> TASK INSTRUCTIONS
For each record below, output its text exactly and skip any picture.
━━ INFORMATION PROVIDED ━━
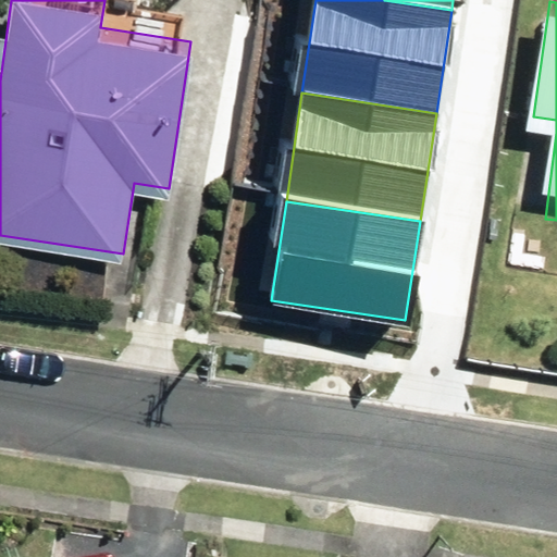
All buildings are outlined.
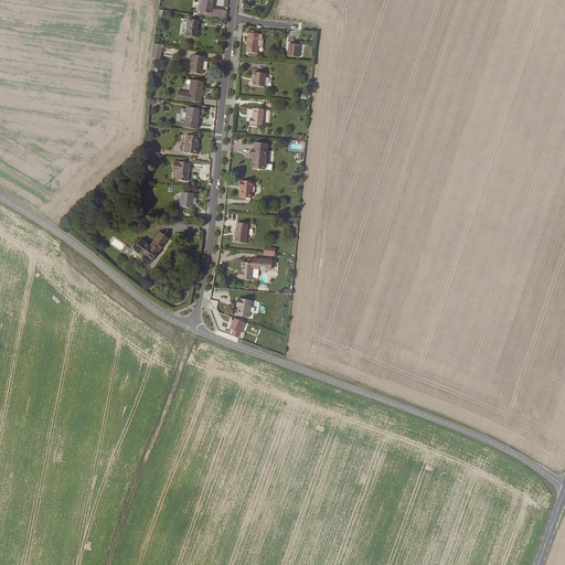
[(210,0),(200,0),(199,13),(210,14),(210,10),(210,0)]
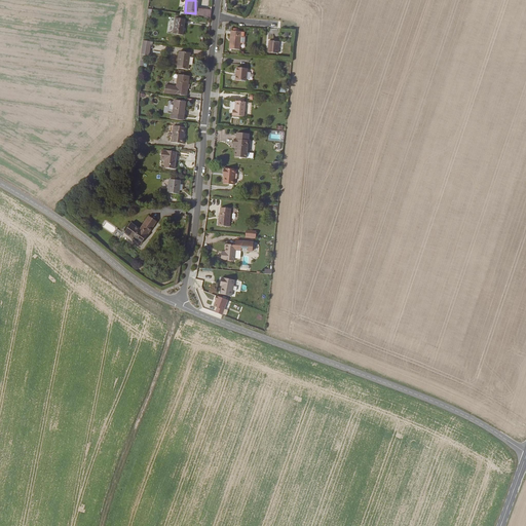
[(176,17),(174,34),(183,34),(185,19),(176,17)]
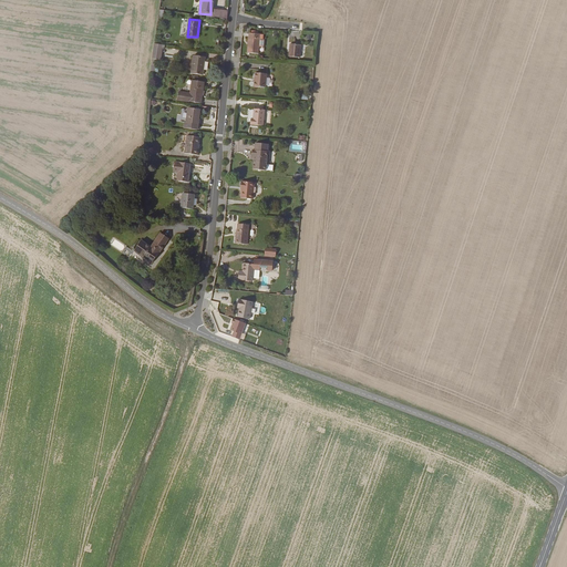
[(248,31),(246,51),(257,52),(259,32),(248,31)]
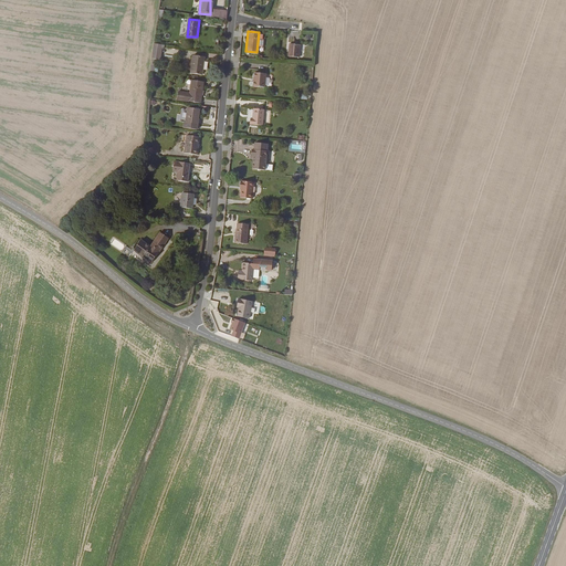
[(289,43),(287,55),(297,56),(300,44),(289,43)]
━━━
> TASK RESPONSE
All buildings are outlined.
[(210,0),(200,0),(199,13),(210,14),(210,10),(210,0)]
[(176,17),(174,34),(183,34),(185,19),(176,17)]
[(248,31),(246,51),(257,52),(259,32),(248,31)]
[(289,43),(287,55),(297,56),(300,44),(289,43)]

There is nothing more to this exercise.